#### Object state change records
# # # #

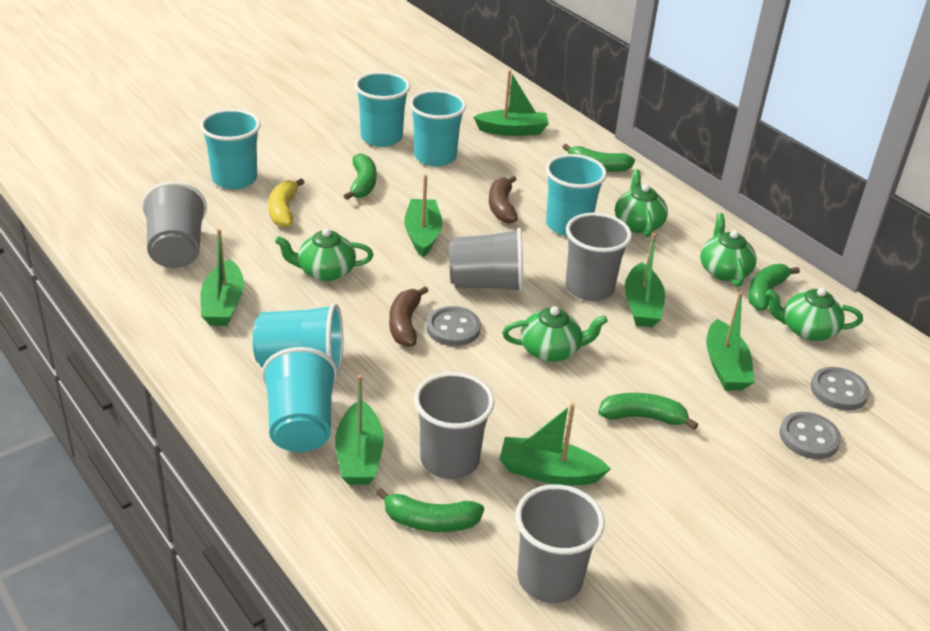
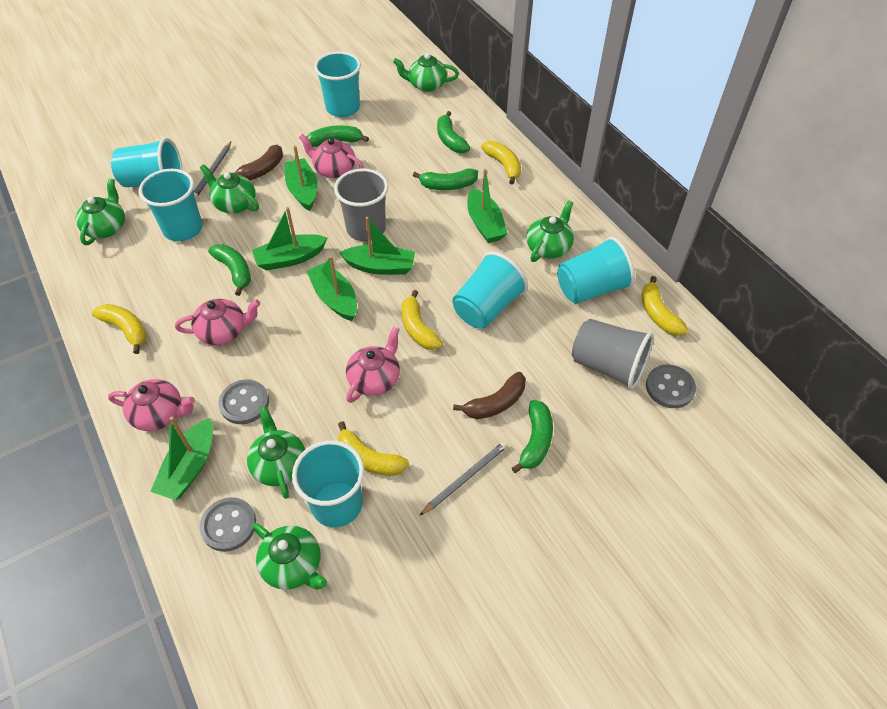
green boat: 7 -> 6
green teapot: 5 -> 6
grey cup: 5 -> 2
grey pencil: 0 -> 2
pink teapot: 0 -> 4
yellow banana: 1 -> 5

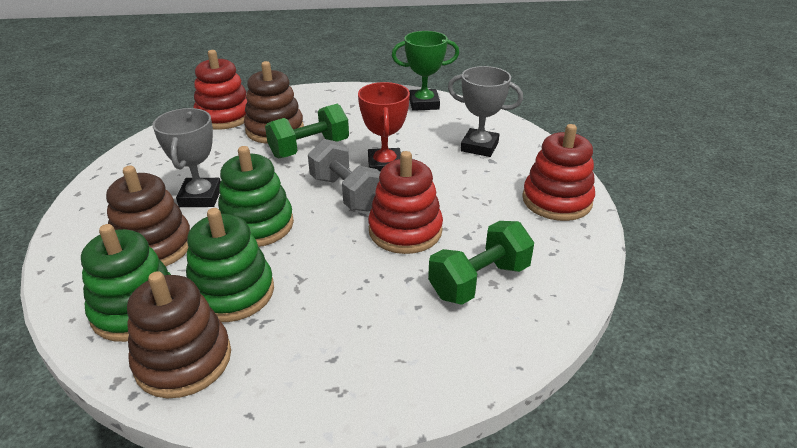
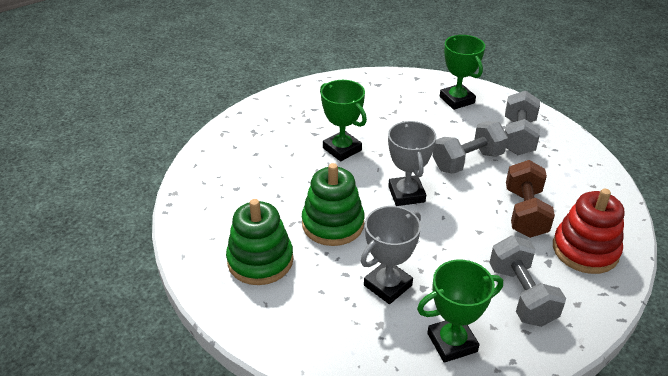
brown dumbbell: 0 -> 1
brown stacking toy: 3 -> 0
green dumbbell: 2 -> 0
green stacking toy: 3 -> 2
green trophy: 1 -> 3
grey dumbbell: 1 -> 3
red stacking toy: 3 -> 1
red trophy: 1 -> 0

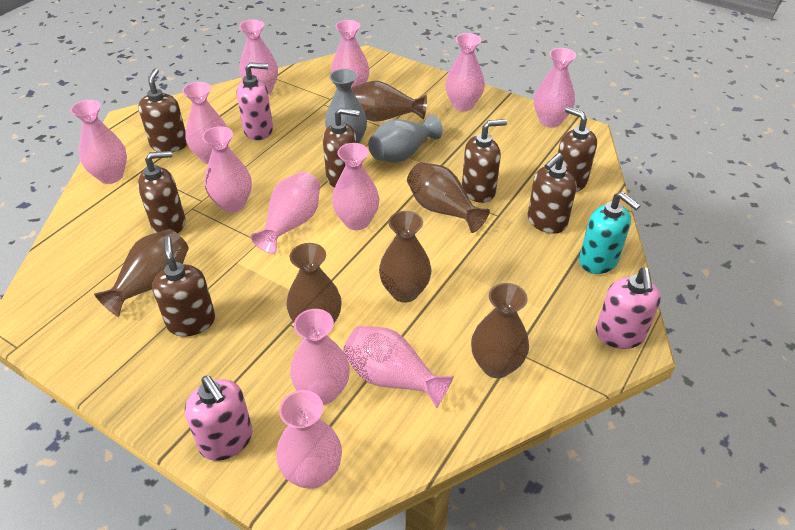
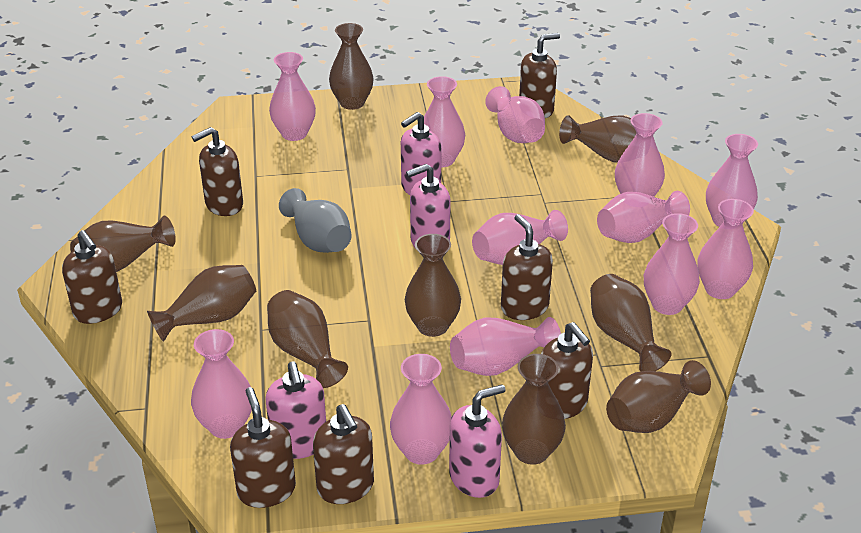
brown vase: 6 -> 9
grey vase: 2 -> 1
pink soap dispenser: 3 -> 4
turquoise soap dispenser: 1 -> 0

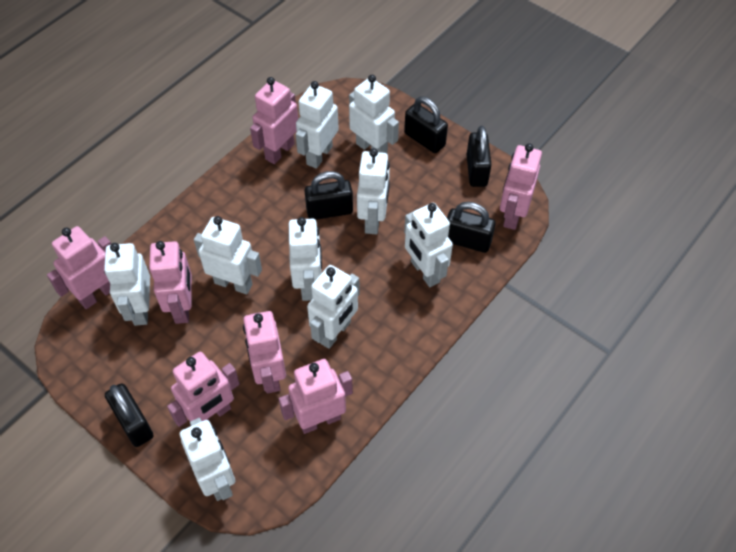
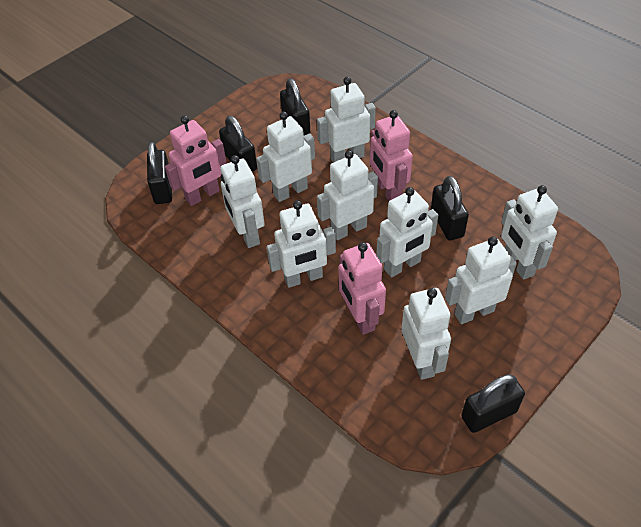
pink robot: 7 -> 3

# # # #

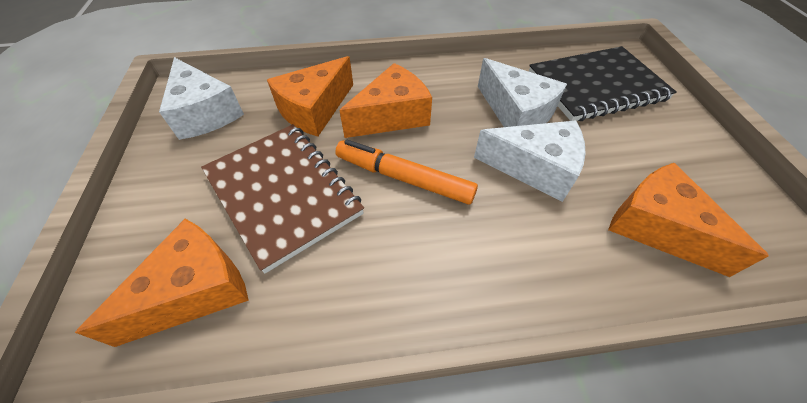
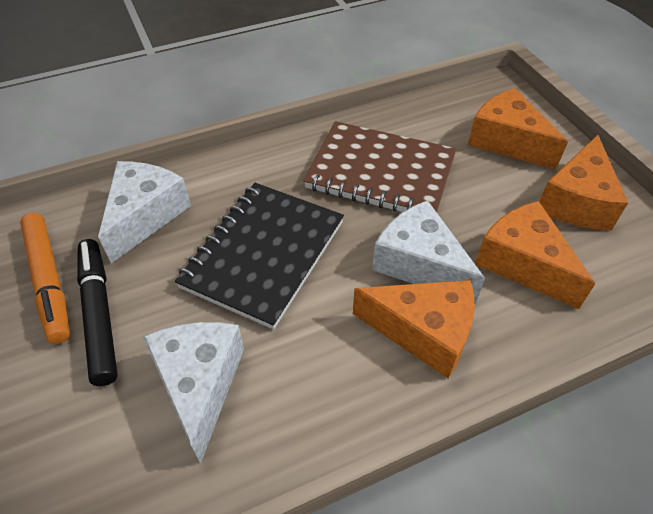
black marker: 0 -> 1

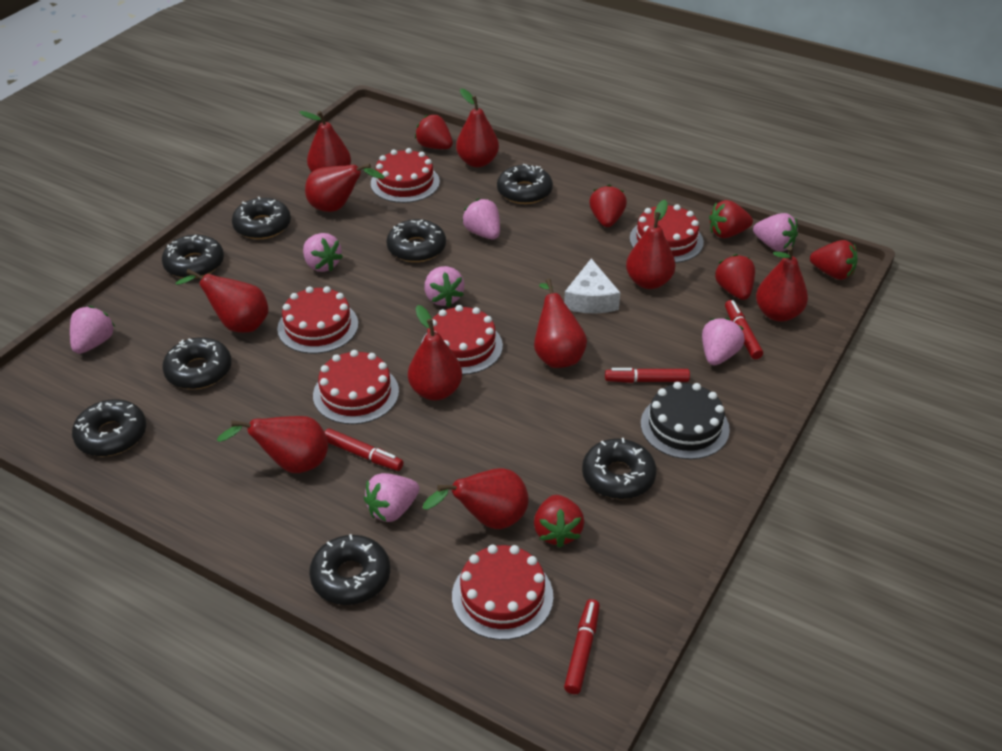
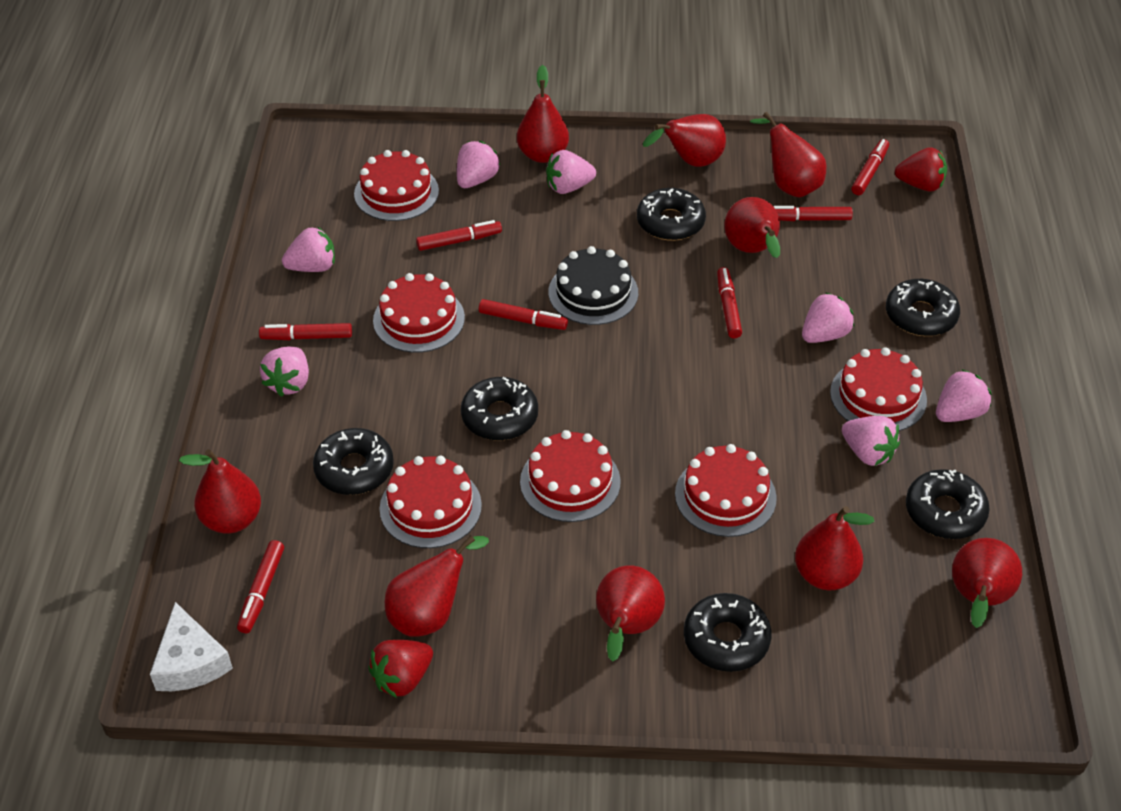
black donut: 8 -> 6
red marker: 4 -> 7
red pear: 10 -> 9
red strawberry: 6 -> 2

# # # #

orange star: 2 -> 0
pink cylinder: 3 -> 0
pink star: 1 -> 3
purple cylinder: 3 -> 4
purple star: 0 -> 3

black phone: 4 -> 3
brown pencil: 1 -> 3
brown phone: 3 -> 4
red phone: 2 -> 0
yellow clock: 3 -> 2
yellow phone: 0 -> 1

# # # #

#### PROBLEM REQUIREMENTS
From the entries above, extract only the lines running from the one containing "purple cylinder: 3 -> 4" through the one containing "yellow phone: 0 -> 1", inclusive.

#### RESPONSE AREA
purple cylinder: 3 -> 4
purple star: 0 -> 3

black phone: 4 -> 3
brown pencil: 1 -> 3
brown phone: 3 -> 4
red phone: 2 -> 0
yellow clock: 3 -> 2
yellow phone: 0 -> 1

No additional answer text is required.